▶ [Description of the task]: What is needed here is an exact repetition of the records below, beginning at the line that has "purple button: 0 -> 2" and stopping after the line that has "brown mouse: 6 -> 5".

+++

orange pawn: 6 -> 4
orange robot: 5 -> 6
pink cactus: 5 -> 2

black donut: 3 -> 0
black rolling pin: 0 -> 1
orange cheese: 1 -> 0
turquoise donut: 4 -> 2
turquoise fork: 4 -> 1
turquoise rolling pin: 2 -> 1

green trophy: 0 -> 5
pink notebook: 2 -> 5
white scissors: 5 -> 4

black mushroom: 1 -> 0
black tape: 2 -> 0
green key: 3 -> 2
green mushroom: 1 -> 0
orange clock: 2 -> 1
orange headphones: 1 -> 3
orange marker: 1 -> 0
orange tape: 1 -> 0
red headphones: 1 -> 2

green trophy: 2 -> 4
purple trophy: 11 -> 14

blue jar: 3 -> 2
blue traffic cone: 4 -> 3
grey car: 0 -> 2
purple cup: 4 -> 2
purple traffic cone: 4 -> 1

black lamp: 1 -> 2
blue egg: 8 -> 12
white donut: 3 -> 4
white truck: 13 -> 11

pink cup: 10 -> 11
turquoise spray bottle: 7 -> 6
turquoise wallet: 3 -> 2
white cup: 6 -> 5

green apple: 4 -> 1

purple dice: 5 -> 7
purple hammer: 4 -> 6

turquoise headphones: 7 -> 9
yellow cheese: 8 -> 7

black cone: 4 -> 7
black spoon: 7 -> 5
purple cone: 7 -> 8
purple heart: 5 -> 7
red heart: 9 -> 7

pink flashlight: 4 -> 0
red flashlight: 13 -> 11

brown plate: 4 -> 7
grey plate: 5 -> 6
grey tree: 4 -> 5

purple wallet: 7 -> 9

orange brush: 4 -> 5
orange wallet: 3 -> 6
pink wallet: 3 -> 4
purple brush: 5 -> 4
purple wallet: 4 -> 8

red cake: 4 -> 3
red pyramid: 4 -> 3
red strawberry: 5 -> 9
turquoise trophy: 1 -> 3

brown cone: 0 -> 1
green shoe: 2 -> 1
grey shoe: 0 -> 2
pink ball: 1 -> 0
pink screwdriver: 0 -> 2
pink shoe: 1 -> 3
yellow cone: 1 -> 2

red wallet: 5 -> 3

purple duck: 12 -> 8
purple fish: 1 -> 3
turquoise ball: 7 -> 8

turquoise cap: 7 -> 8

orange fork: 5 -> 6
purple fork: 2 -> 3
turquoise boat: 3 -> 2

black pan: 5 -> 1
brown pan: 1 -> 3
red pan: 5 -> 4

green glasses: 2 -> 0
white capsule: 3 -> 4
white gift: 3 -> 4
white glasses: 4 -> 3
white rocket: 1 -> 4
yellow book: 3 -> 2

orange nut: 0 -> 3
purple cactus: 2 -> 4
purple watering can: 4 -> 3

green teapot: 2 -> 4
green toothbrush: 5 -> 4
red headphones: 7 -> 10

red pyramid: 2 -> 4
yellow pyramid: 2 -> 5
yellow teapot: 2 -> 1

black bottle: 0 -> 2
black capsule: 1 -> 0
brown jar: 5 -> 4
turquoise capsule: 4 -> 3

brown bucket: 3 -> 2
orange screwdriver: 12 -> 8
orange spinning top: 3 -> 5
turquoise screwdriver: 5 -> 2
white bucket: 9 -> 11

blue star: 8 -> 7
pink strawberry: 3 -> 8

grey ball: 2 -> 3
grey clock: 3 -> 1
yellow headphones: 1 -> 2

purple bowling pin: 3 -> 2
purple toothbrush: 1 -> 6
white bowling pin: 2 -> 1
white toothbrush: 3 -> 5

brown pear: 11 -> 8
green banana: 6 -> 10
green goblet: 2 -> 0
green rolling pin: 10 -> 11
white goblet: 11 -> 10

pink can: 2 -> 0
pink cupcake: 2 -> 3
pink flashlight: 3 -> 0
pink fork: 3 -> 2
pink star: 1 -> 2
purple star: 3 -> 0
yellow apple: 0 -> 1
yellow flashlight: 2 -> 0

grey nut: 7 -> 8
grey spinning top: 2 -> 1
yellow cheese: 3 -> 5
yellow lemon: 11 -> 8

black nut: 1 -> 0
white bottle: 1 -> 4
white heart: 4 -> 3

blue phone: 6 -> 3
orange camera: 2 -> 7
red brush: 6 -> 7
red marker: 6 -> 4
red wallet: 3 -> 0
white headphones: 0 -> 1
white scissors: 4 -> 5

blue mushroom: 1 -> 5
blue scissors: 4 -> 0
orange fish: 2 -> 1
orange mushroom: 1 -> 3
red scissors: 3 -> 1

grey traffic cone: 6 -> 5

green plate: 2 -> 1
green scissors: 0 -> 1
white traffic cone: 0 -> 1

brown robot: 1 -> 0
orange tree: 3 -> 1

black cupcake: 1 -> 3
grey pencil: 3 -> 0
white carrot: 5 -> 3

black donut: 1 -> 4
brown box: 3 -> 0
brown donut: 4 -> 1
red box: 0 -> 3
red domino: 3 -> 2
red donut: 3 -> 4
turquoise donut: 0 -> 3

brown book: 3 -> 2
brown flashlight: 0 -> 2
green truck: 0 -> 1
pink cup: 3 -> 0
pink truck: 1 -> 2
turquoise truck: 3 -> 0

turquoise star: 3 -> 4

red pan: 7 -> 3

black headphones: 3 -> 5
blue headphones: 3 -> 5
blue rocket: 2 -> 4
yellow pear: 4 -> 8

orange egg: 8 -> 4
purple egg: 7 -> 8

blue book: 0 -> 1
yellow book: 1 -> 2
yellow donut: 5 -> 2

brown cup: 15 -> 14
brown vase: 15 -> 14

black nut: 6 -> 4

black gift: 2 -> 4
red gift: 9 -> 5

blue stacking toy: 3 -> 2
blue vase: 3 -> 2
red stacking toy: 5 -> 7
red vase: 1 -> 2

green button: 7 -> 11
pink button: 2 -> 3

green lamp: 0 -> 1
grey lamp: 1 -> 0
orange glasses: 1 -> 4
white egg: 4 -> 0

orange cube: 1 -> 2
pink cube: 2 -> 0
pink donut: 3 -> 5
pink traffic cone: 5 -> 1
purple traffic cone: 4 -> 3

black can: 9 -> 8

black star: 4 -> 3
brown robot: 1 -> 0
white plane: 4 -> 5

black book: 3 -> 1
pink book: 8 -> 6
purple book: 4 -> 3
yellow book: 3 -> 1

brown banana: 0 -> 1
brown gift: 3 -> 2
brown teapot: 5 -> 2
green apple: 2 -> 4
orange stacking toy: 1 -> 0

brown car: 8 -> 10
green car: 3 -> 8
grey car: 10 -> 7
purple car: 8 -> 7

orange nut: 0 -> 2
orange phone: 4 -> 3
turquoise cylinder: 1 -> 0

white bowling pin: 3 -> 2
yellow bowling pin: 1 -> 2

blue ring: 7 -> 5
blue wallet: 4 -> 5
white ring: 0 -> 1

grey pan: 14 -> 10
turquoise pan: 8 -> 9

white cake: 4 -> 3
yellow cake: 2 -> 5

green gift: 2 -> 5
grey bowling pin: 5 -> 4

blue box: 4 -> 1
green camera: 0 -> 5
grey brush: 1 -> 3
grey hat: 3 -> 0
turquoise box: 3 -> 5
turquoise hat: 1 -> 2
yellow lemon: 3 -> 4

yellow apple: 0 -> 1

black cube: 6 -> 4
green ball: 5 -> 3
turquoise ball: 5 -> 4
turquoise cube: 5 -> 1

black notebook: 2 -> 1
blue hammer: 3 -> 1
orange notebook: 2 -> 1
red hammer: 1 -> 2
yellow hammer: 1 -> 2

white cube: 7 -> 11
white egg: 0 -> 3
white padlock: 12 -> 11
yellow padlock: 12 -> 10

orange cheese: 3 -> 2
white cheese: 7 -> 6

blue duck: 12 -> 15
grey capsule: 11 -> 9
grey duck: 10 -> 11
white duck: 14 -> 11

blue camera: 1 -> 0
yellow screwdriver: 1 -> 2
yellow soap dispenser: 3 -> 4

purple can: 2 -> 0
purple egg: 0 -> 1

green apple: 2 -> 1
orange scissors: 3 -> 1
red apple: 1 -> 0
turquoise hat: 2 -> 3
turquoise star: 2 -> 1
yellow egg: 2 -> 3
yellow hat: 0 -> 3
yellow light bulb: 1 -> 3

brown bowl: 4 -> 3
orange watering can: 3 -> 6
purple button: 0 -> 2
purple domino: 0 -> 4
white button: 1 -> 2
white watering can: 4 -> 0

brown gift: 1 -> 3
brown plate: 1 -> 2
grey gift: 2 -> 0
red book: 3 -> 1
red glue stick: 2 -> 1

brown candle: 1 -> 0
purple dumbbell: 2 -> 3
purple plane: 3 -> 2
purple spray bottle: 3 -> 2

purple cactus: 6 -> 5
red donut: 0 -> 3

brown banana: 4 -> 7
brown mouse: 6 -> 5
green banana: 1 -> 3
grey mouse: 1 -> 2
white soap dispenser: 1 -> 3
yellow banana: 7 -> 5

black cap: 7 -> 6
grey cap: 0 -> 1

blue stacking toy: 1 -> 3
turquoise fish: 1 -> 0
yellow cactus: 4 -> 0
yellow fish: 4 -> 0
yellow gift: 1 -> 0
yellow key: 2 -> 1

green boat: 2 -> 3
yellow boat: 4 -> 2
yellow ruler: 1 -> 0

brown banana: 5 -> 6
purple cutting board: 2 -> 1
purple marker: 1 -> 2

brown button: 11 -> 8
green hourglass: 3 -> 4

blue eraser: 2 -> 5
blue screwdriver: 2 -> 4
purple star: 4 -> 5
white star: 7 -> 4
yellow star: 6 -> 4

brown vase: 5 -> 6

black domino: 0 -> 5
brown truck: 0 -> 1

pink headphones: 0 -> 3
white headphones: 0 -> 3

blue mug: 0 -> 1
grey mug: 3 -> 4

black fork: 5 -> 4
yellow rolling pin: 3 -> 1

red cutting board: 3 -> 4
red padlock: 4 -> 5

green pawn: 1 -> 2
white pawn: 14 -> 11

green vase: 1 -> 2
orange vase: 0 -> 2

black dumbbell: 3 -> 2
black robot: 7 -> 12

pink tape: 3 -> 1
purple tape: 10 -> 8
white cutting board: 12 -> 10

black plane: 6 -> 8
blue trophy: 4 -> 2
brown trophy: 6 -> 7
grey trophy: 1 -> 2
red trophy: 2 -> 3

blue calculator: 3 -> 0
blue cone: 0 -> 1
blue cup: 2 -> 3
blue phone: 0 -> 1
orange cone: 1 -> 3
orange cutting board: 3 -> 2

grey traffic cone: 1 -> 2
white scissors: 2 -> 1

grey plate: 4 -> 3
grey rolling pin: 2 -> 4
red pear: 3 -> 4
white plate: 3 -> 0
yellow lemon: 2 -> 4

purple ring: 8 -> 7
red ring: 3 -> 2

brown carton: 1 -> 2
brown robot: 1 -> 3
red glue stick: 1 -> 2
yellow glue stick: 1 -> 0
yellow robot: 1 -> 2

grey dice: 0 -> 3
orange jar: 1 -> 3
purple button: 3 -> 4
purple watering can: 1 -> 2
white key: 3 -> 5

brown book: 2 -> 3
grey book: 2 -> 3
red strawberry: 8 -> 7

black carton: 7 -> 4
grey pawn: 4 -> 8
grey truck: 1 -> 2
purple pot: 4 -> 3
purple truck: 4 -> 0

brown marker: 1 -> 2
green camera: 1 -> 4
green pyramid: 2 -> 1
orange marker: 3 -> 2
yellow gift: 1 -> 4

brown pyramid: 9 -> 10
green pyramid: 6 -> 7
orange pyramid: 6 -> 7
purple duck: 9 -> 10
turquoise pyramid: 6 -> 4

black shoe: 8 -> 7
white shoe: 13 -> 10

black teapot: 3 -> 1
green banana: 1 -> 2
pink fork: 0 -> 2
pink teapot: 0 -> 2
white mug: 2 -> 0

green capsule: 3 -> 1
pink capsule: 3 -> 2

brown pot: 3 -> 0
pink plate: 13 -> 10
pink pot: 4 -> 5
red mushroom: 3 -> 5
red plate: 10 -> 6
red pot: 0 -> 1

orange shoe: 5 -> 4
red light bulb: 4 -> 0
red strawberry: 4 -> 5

+++

▶ [Completed task]:
purple button: 0 -> 2
purple domino: 0 -> 4
white button: 1 -> 2
white watering can: 4 -> 0

brown gift: 1 -> 3
brown plate: 1 -> 2
grey gift: 2 -> 0
red book: 3 -> 1
red glue stick: 2 -> 1

brown candle: 1 -> 0
purple dumbbell: 2 -> 3
purple plane: 3 -> 2
purple spray bottle: 3 -> 2

purple cactus: 6 -> 5
red donut: 0 -> 3

brown banana: 4 -> 7
brown mouse: 6 -> 5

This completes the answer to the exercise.